#### [Task goal]
Each line of the data has to be written out again exactly as shown.

(Data records)
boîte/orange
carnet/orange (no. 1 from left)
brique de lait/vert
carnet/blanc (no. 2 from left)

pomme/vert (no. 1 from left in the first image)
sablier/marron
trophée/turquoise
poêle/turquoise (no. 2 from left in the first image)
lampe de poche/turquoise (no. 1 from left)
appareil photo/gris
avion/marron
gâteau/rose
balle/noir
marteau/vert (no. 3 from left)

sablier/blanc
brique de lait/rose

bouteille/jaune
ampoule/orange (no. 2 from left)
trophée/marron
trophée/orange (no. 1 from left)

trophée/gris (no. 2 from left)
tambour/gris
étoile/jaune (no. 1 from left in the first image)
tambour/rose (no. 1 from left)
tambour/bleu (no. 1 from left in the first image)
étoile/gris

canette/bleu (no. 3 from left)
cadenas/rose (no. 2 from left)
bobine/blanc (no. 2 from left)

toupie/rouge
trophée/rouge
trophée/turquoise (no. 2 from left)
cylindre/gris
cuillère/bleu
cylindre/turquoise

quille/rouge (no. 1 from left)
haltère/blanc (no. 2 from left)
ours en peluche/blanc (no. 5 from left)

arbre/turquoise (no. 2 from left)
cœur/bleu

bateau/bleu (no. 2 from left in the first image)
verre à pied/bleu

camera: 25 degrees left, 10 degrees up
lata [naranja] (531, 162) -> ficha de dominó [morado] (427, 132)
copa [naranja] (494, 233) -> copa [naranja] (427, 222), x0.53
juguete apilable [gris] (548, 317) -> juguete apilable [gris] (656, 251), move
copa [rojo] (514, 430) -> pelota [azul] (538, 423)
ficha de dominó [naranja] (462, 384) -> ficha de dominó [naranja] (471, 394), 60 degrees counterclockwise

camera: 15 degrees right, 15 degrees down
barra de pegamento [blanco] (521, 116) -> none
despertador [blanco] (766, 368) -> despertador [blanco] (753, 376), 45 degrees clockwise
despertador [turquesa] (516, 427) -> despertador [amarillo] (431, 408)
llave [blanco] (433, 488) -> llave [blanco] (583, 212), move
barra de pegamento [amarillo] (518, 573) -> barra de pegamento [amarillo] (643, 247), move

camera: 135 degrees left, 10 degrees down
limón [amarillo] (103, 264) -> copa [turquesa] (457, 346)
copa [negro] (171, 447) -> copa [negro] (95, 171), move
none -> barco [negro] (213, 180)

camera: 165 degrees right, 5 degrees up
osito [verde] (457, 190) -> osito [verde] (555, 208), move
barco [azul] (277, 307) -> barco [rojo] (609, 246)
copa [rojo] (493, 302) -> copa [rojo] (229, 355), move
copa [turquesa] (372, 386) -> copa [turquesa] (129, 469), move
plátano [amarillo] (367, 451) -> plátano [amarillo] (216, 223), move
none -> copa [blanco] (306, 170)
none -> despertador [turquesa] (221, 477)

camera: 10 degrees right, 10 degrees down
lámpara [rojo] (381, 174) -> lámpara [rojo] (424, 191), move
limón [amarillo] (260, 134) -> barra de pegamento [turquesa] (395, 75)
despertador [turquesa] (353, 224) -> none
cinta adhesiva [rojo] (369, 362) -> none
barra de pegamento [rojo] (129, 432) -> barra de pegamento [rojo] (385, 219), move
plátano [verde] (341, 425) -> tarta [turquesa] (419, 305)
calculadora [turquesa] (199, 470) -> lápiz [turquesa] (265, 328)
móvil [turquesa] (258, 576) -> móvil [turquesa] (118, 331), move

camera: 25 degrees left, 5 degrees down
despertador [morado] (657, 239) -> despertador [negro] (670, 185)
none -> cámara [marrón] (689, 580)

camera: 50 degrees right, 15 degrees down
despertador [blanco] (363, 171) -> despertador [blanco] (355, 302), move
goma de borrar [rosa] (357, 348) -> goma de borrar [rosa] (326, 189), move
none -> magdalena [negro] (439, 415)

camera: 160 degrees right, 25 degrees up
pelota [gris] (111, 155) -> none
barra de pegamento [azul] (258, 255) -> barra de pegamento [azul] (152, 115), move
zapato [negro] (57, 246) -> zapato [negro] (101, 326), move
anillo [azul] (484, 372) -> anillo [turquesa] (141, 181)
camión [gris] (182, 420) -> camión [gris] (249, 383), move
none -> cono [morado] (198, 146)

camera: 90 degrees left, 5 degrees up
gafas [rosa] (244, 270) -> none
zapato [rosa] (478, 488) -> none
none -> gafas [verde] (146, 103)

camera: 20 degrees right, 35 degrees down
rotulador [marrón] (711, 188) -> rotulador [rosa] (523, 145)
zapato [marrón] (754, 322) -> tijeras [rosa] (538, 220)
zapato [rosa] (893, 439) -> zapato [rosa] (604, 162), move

#### [Result]
boîte/orange
carnet/orange (no. 1 from left)
brique de lait/vert
carnet/blanc (no. 2 from left)

pomme/vert (no. 1 from left in the first image)
sablier/marron
trophée/turquoise
poêle/turquoise (no. 2 from left in the first image)
lampe de poche/turquoise (no. 1 from left)
appareil photo/gris
avion/marron
gâteau/rose
balle/noir
marteau/vert (no. 3 from left)

sablier/blanc
brique de lait/rose

bouteille/jaune
ampoule/orange (no. 2 from left)
trophée/marron
trophée/orange (no. 1 from left)

trophée/gris (no. 2 from left)
tambour/gris
étoile/jaune (no. 1 from left in the first image)
tambour/rose (no. 1 from left)
tambour/bleu (no. 1 from left in the first image)
étoile/gris

canette/bleu (no. 3 from left)
cadenas/rose (no. 2 from left)
bobine/blanc (no. 2 from left)

toupie/rouge
trophée/rouge
trophée/turquoise (no. 2 from left)
cylindre/gris
cuillère/bleu
cylindre/turquoise

quille/rouge (no. 1 from left)
haltère/blanc (no. 2 from left)
ours en peluche/blanc (no. 5 from left)

arbre/turquoise (no. 2 from left)
cœur/bleu

bateau/bleu (no. 2 from left in the first image)
verre à pied/bleu

camera: 25 degrees left, 10 degrees up
lata [naranja] (531, 162) -> ficha de dominó [morado] (427, 132)
copa [naranja] (494, 233) -> copa [naranja] (427, 222), x0.53
juguete apilable [gris] (548, 317) -> juguete apilable [gris] (656, 251), move
copa [rojo] (514, 430) -> pelota [azul] (538, 423)
ficha de dominó [naranja] (462, 384) -> ficha de dominó [naranja] (471, 394), 60 degrees counterclockwise

camera: 15 degrees right, 15 degrees down
barra de pegamento [blanco] (521, 116) -> none
despertador [blanco] (766, 368) -> despertador [blanco] (753, 376), 45 degrees clockwise
despertador [turquesa] (516, 427) -> despertador [amarillo] (431, 408)
llave [blanco] (433, 488) -> llave [blanco] (583, 212), move
barra de pegamento [amarillo] (518, 573) -> barra de pegamento [amarillo] (643, 247), move

camera: 135 degrees left, 10 degrees down
limón [amarillo] (103, 264) -> copa [turquesa] (457, 346)
copa [negro] (171, 447) -> copa [negro] (95, 171), move
none -> barco [negro] (213, 180)

camera: 165 degrees right, 5 degrees up
osito [verde] (457, 190) -> osito [verde] (555, 208), move
barco [azul] (277, 307) -> barco [rojo] (609, 246)
copa [rojo] (493, 302) -> copa [rojo] (229, 355), move
copa [turquesa] (372, 386) -> copa [turquesa] (129, 469), move
plátano [amarillo] (367, 451) -> plátano [amarillo] (216, 223), move
none -> copa [blanco] (306, 170)
none -> despertador [turquesa] (221, 477)

camera: 10 degrees right, 10 degrees down
lámpara [rojo] (381, 174) -> lámpara [rojo] (424, 191), move
limón [amarillo] (260, 134) -> barra de pegamento [turquesa] (395, 75)
despertador [turquesa] (353, 224) -> none
cinta adhesiva [rojo] (369, 362) -> none
barra de pegamento [rojo] (129, 432) -> barra de pegamento [rojo] (385, 219), move
plátano [verde] (341, 425) -> tarta [turquesa] (419, 305)
calculadora [turquesa] (199, 470) -> lápiz [turquesa] (265, 328)
móvil [turquesa] (258, 576) -> móvil [turquesa] (118, 331), move

camera: 25 degrees left, 5 degrees down
despertador [morado] (657, 239) -> despertador [negro] (670, 185)
none -> cámara [marrón] (689, 580)

camera: 50 degrees right, 15 degrees down
despertador [blanco] (363, 171) -> despertador [blanco] (355, 302), move
goma de borrar [rosa] (357, 348) -> goma de borrar [rosa] (326, 189), move
none -> magdalena [negro] (439, 415)

camera: 160 degrees right, 25 degrees up
pelota [gris] (111, 155) -> none
barra de pegamento [azul] (258, 255) -> barra de pegamento [azul] (152, 115), move
zapato [negro] (57, 246) -> zapato [negro] (101, 326), move
anillo [azul] (484, 372) -> anillo [turquesa] (141, 181)
camión [gris] (182, 420) -> camión [gris] (249, 383), move
none -> cono [morado] (198, 146)

camera: 90 degrees left, 5 degrees up
gafas [rosa] (244, 270) -> none
zapato [rosa] (478, 488) -> none
none -> gafas [verde] (146, 103)

camera: 20 degrees right, 35 degrees down
rotulador [marrón] (711, 188) -> rotulador [rosa] (523, 145)
zapato [marrón] (754, 322) -> tijeras [rosa] (538, 220)
zapato [rosa] (893, 439) -> zapato [rosa] (604, 162), move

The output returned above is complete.